Apart from the images, repeat the data below exactly as written.

→ **PROVIDED MATERIAL**
◇ ◇ ◇ ◇ ◇ ◇ ◇
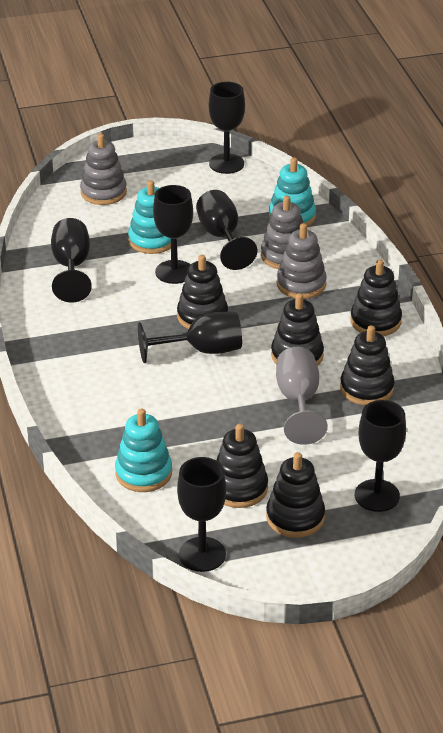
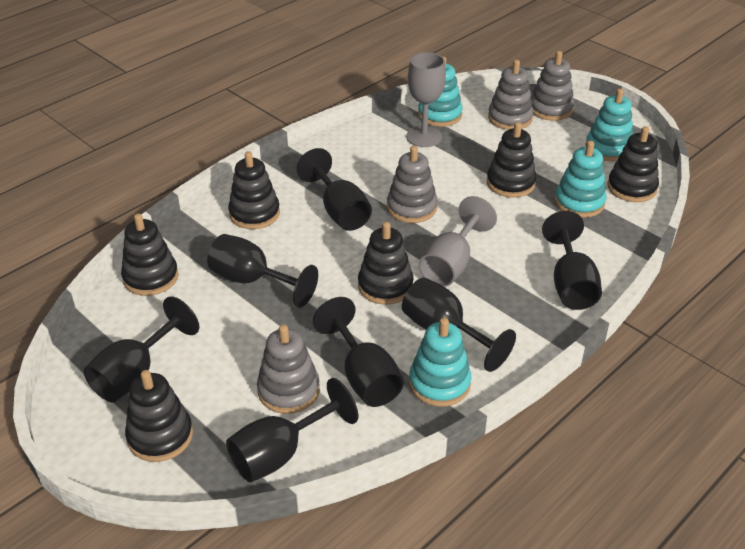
grey goblet: 1 -> 2
grey stacking toy: 3 -> 4
turquoise stacking toy: 3 -> 4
◇ ◇ ◇ ◇ ◇ ◇ ◇
→ **EXERCISE ANSWER**
grey goblet: 1 -> 2
grey stacking toy: 3 -> 4
turquoise stacking toy: 3 -> 4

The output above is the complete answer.